* [Exercise data]:
++++++++
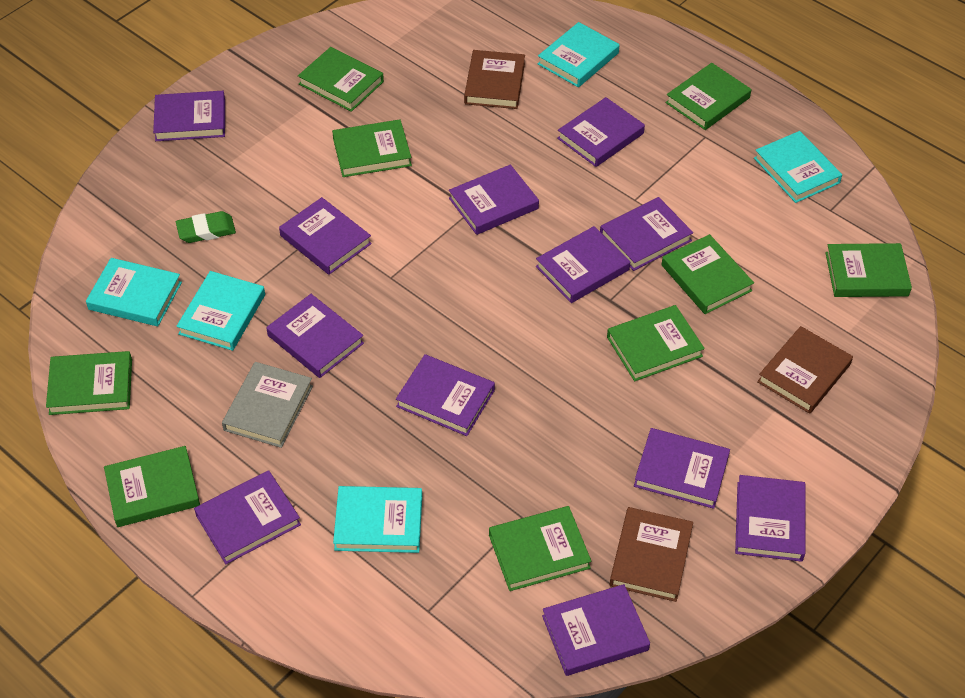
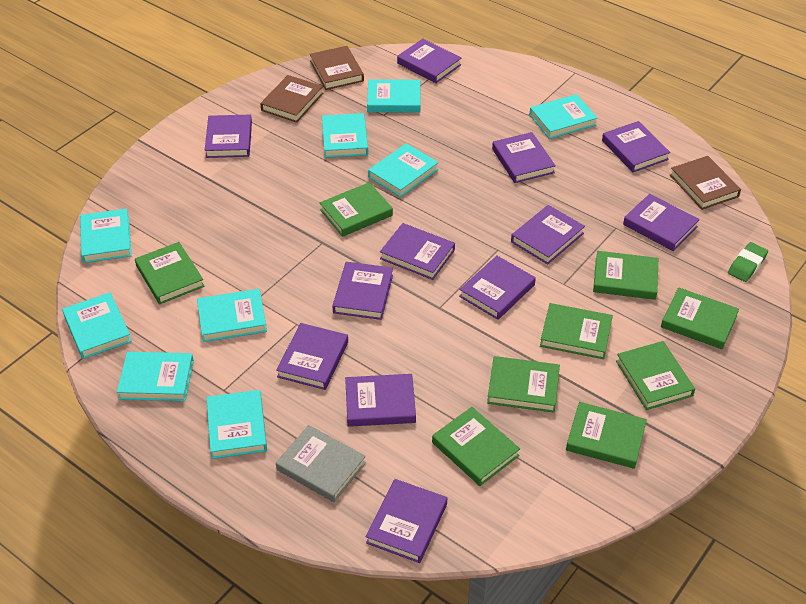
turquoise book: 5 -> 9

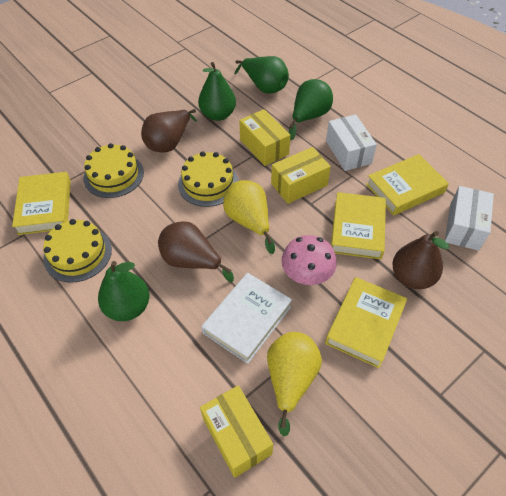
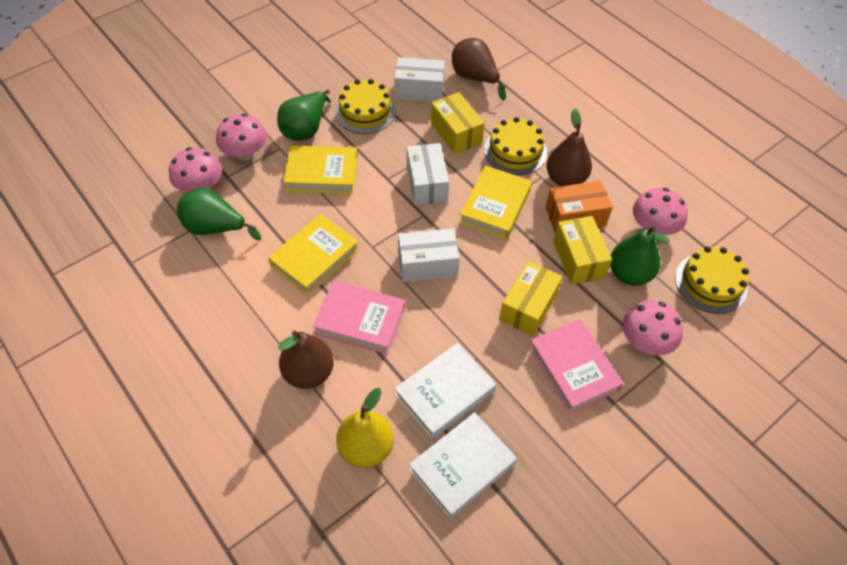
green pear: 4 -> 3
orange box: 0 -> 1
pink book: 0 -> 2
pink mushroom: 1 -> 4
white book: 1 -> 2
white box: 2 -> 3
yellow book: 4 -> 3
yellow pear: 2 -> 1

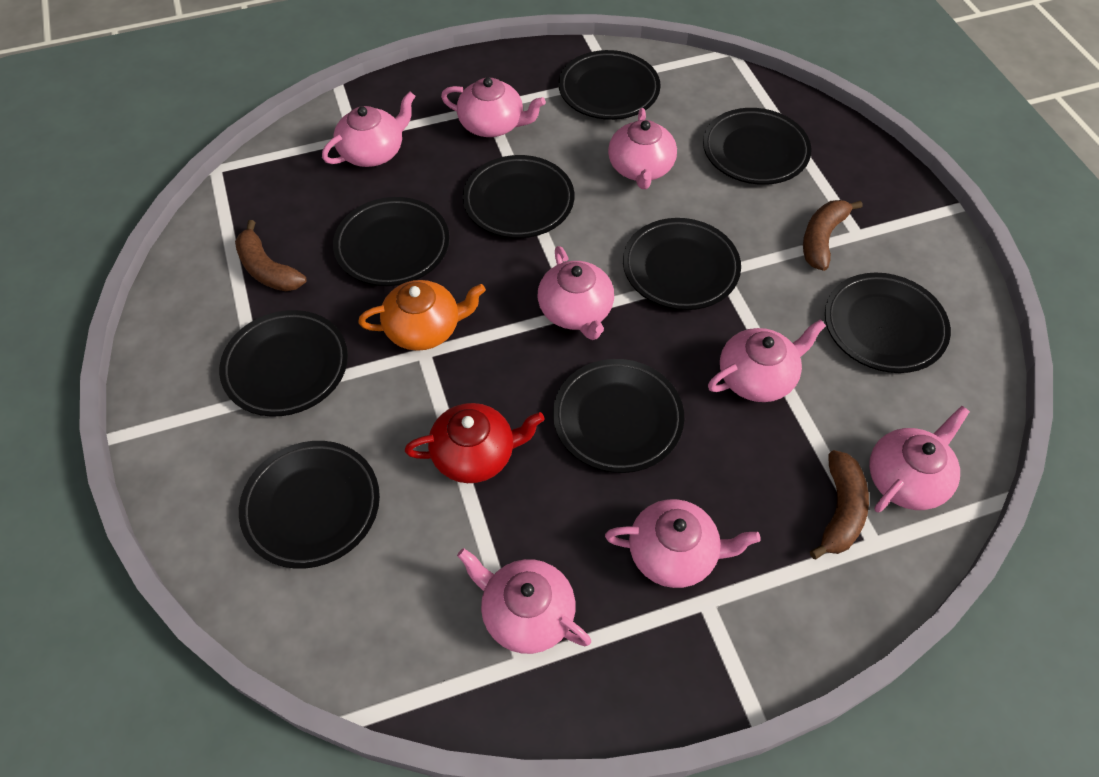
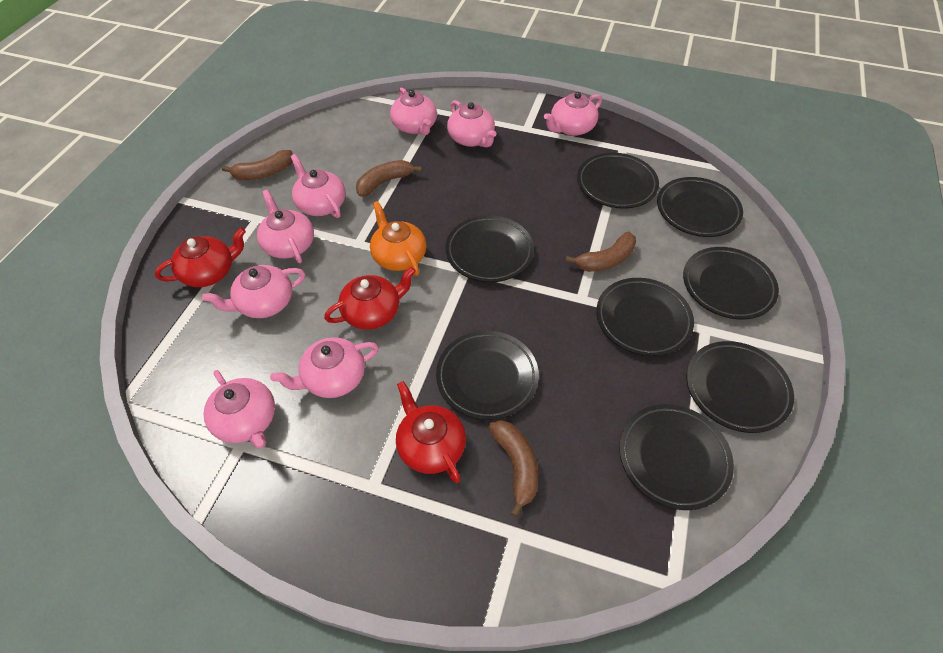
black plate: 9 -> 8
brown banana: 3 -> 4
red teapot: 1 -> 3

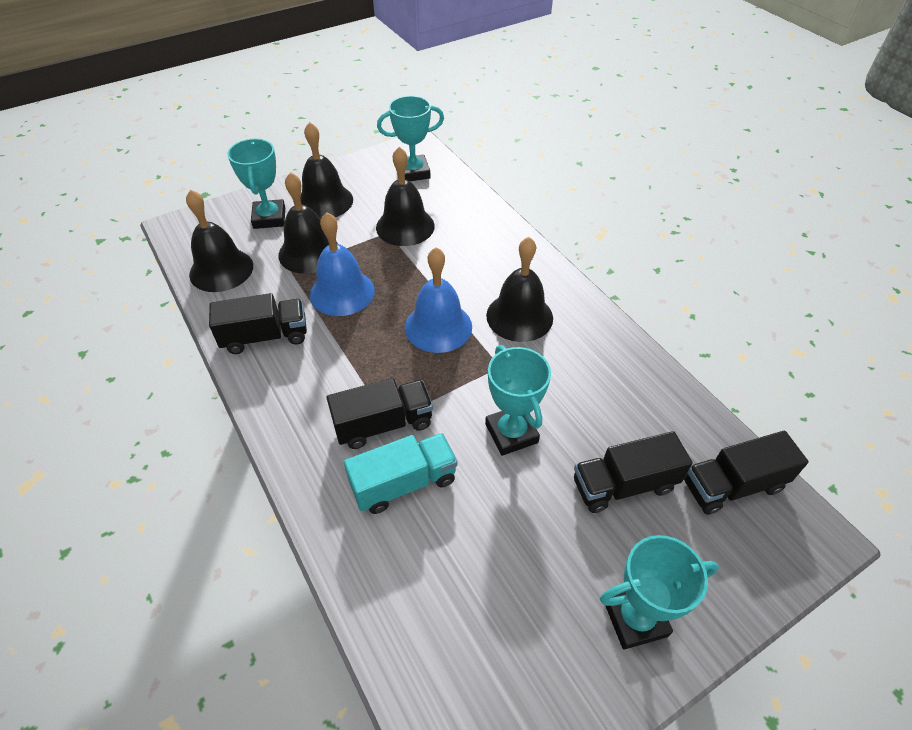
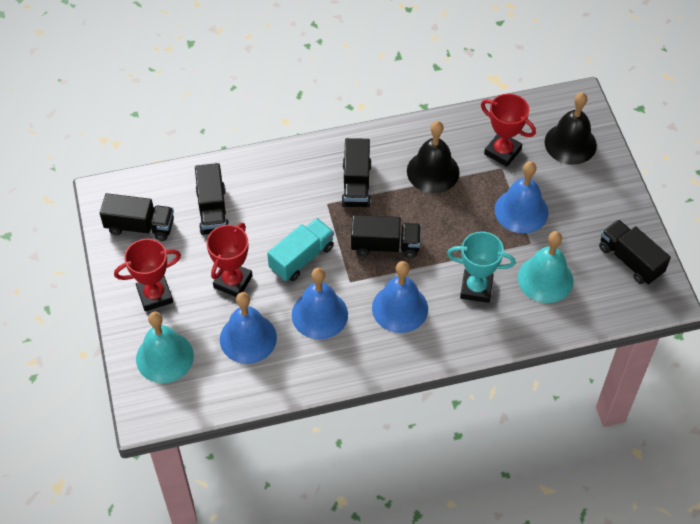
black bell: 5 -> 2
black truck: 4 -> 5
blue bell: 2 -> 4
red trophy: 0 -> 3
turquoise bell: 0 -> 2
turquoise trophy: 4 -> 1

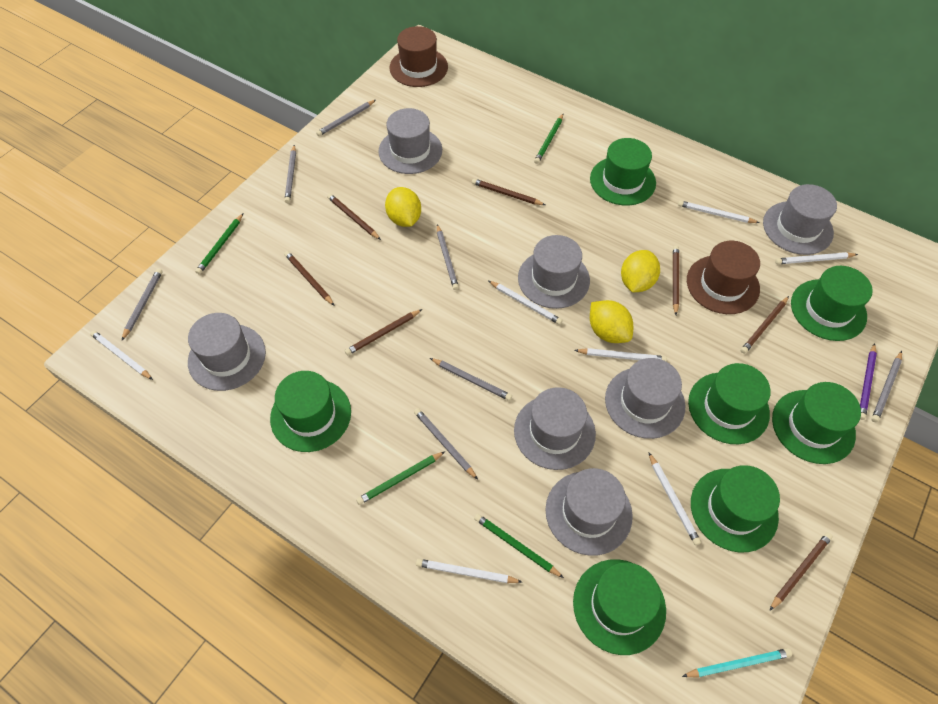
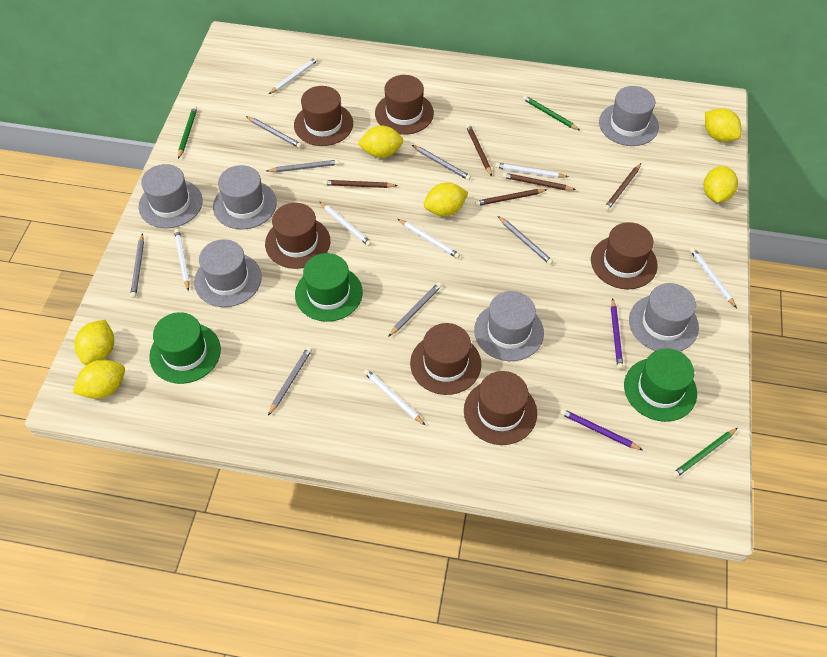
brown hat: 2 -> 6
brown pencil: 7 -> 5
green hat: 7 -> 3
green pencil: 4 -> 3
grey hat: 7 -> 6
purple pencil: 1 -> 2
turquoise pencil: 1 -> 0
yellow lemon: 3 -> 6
++++++++
All of the data above should be quoted exactly, except for the pictures.

* [Answer to this exercise]:
turquoise book: 5 -> 9

green pear: 4 -> 3
orange box: 0 -> 1
pink book: 0 -> 2
pink mushroom: 1 -> 4
white book: 1 -> 2
white box: 2 -> 3
yellow book: 4 -> 3
yellow pear: 2 -> 1

black plate: 9 -> 8
brown banana: 3 -> 4
red teapot: 1 -> 3

black bell: 5 -> 2
black truck: 4 -> 5
blue bell: 2 -> 4
red trophy: 0 -> 3
turquoise bell: 0 -> 2
turquoise trophy: 4 -> 1

brown hat: 2 -> 6
brown pencil: 7 -> 5
green hat: 7 -> 3
green pencil: 4 -> 3
grey hat: 7 -> 6
purple pencil: 1 -> 2
turquoise pencil: 1 -> 0
yellow lemon: 3 -> 6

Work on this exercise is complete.